▸ Input data:
>>
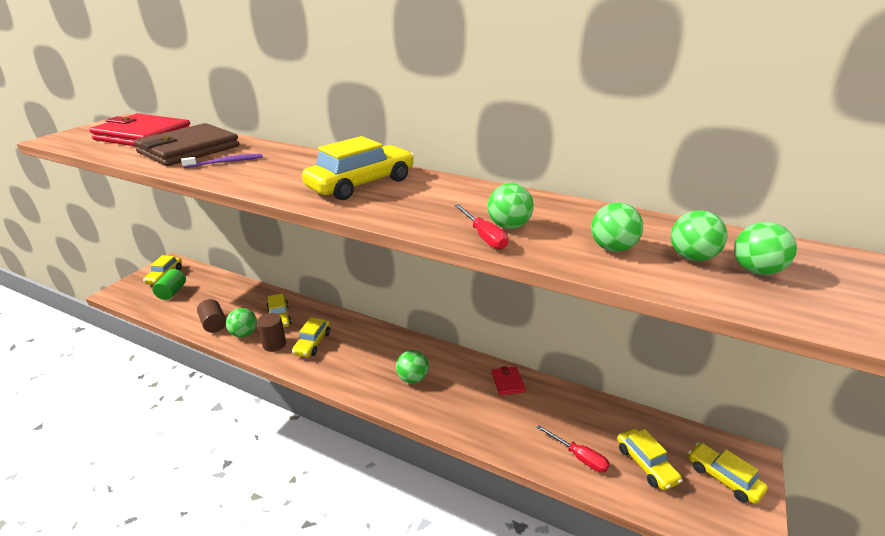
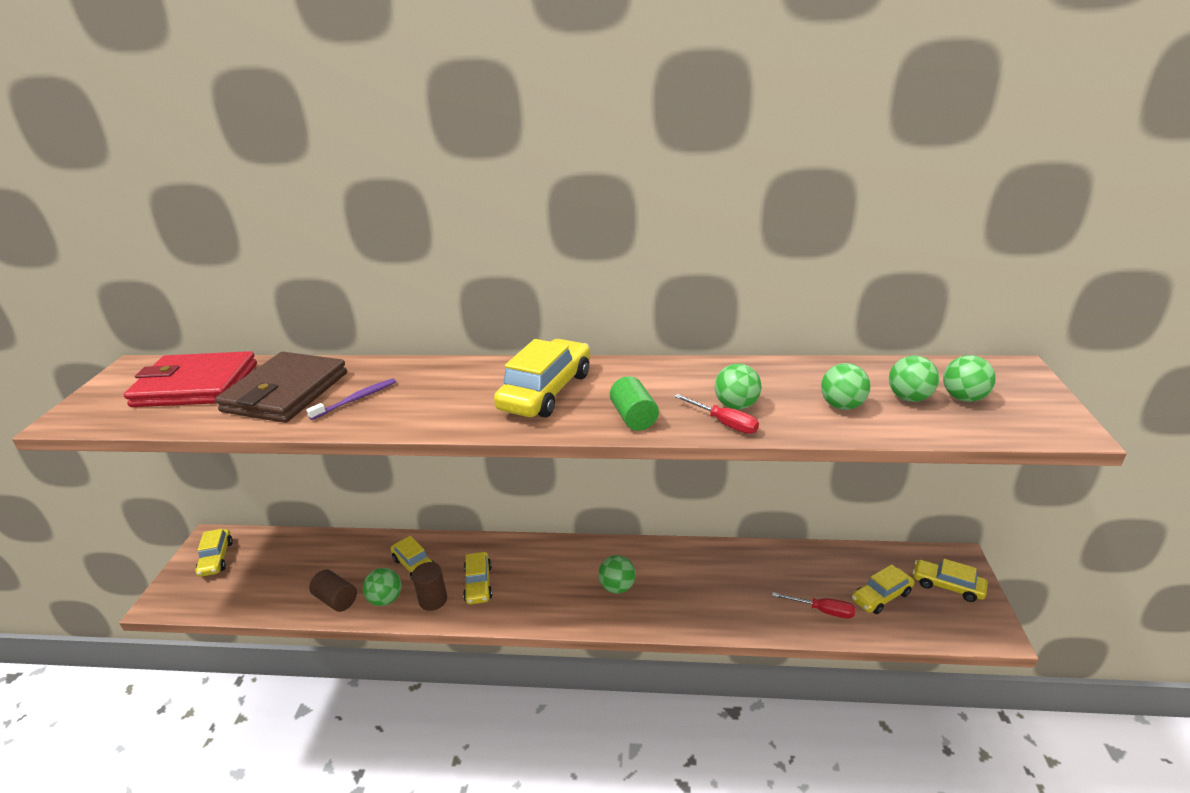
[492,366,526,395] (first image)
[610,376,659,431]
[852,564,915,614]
<<
▸ Work instruction:
Return the listing above in full and without alteration, excluding its pictures.

▸ Response area:
[492,366,526,395] (first image)
[610,376,659,431]
[852,564,915,614]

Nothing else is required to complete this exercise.